TASK DIRECTIONS: Transcribe the entries exactly as they stand below, passing over any picture.

INFORMATION SUPPLIED:

== == ==

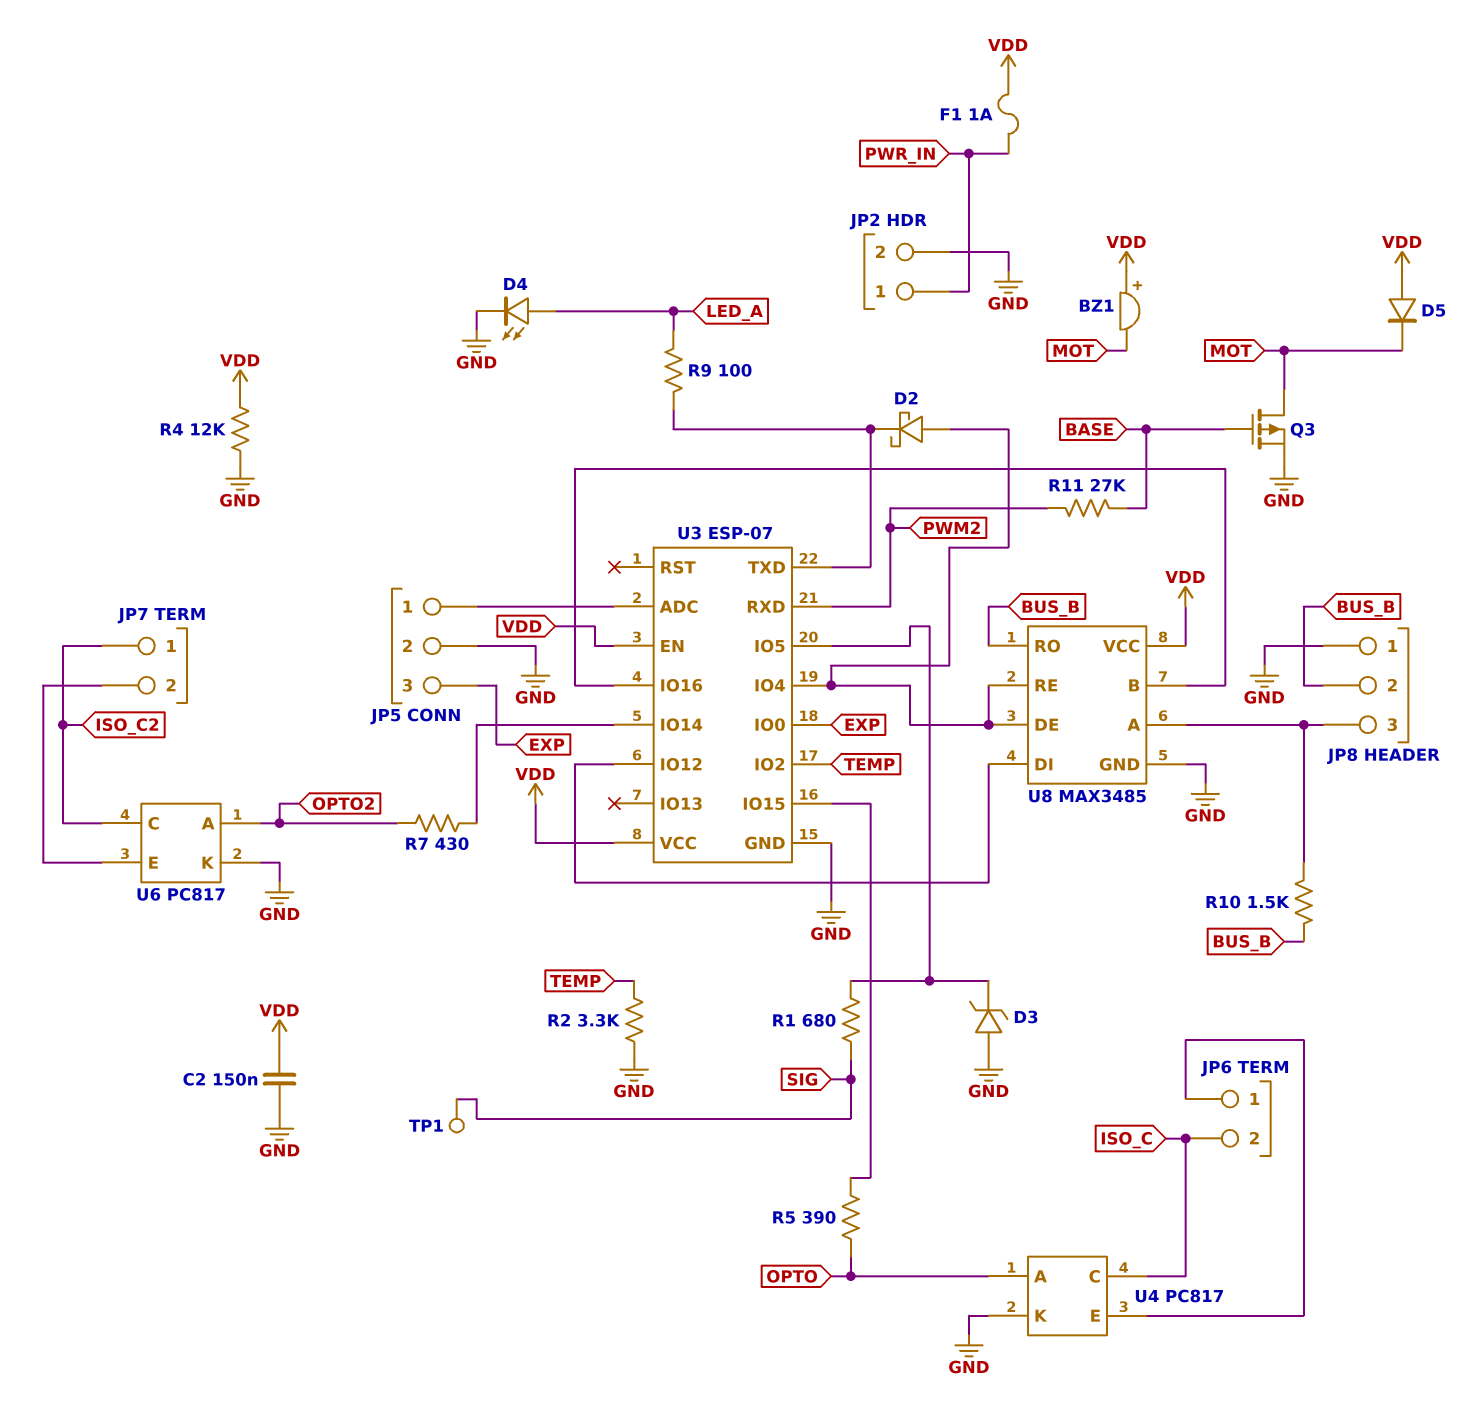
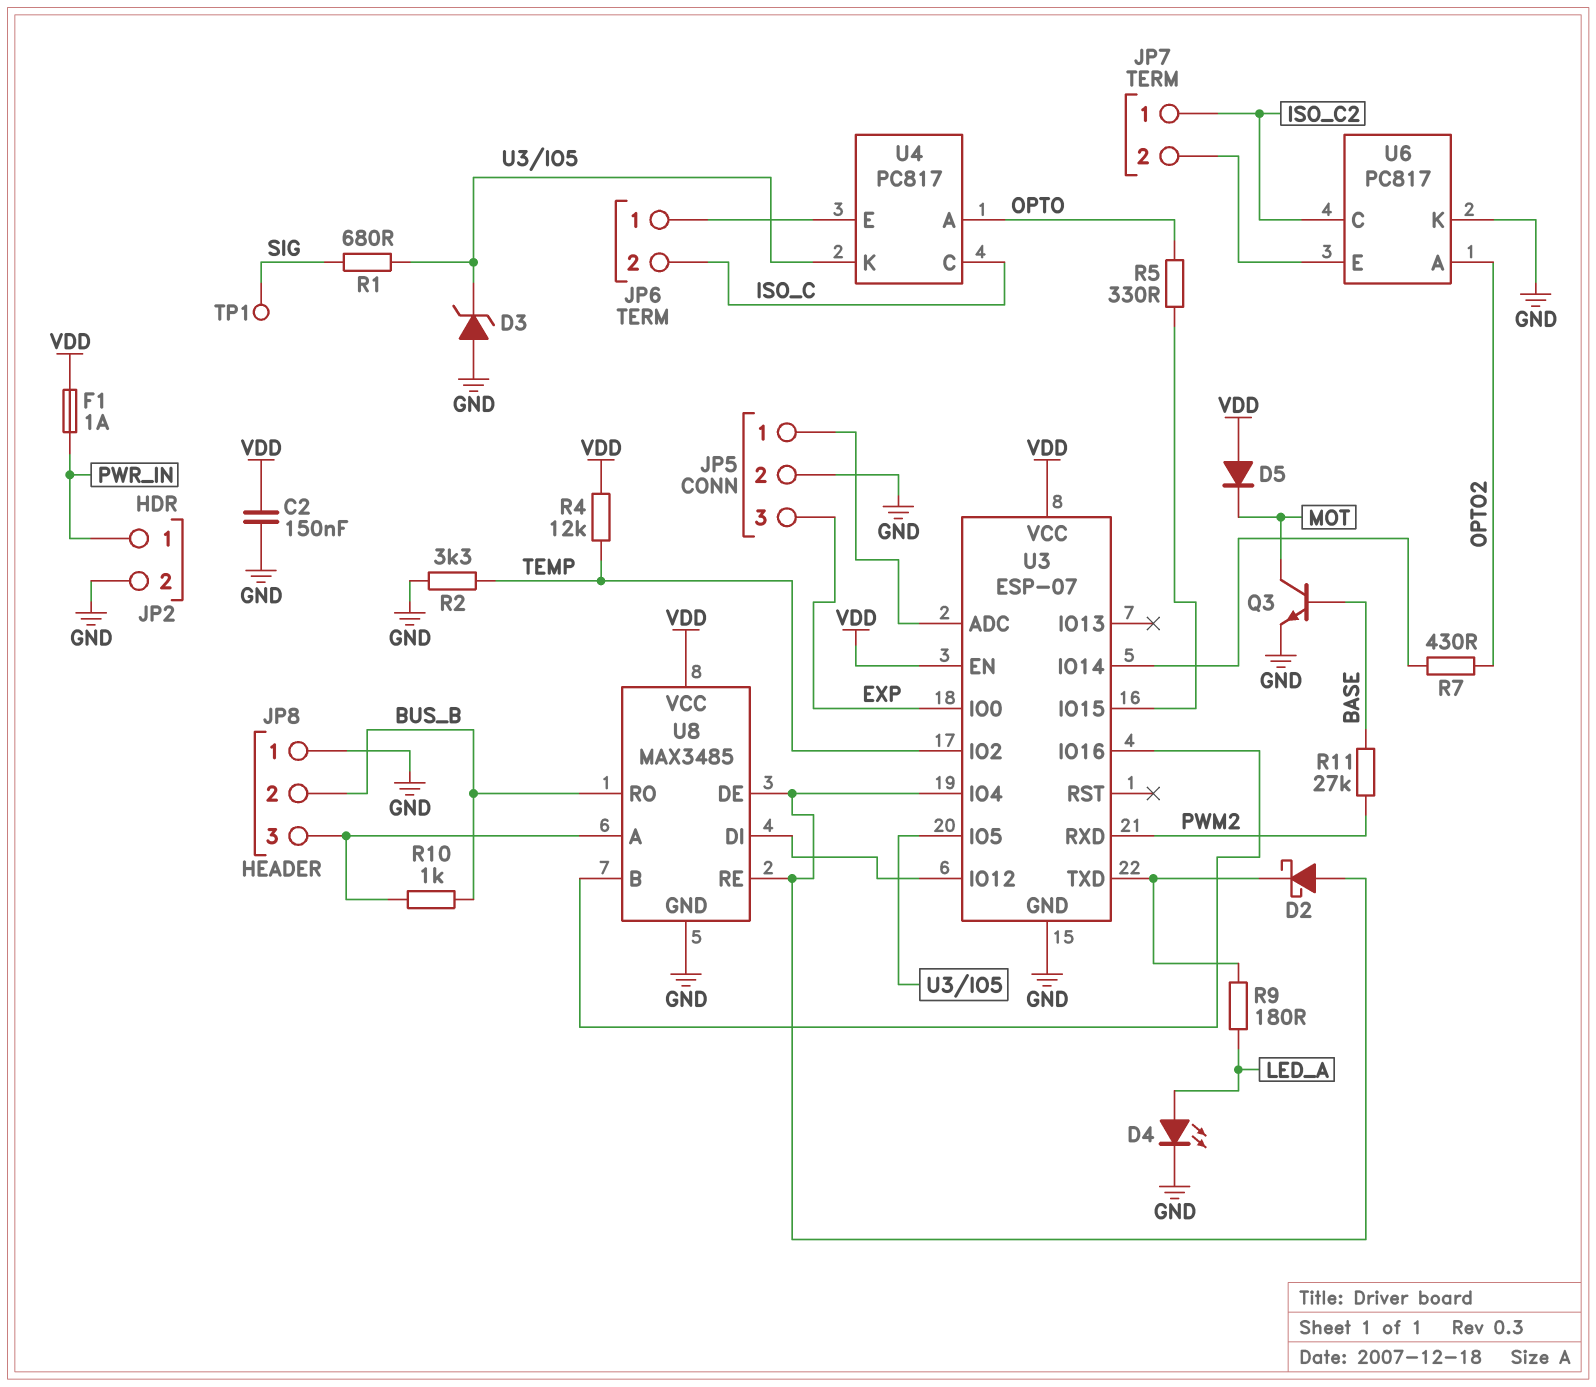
BZ1: buzzer (plus VDD, minus MOT) -> none
Q3: PMOS (G BASE, D MOT, S GND) -> NPN (B BASE, C MOT, E GND)
R4: 12k (GND, VDD) -> 12k (TEMP, VDD)
R5: 390 (OPTO, U3/IO15) -> 330 (OPTO, U3/IO15)
R9: 100 (LED_A, U3/TXD) -> 180 (LED_A, U3/TXD)
R10: 1.5k (BUS_B, JP8/3) -> 1k (BUS_B, JP8/3)
U4 pin K: GND -> U3/IO5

== == ==

WRITTEN REPLY:
BZ1: buzzer (plus VDD, minus MOT) -> none
Q3: PMOS (G BASE, D MOT, S GND) -> NPN (B BASE, C MOT, E GND)
R4: 12k (GND, VDD) -> 12k (TEMP, VDD)
R5: 390 (OPTO, U3/IO15) -> 330 (OPTO, U3/IO15)
R9: 100 (LED_A, U3/TXD) -> 180 (LED_A, U3/TXD)
R10: 1.5k (BUS_B, JP8/3) -> 1k (BUS_B, JP8/3)
U4 pin K: GND -> U3/IO5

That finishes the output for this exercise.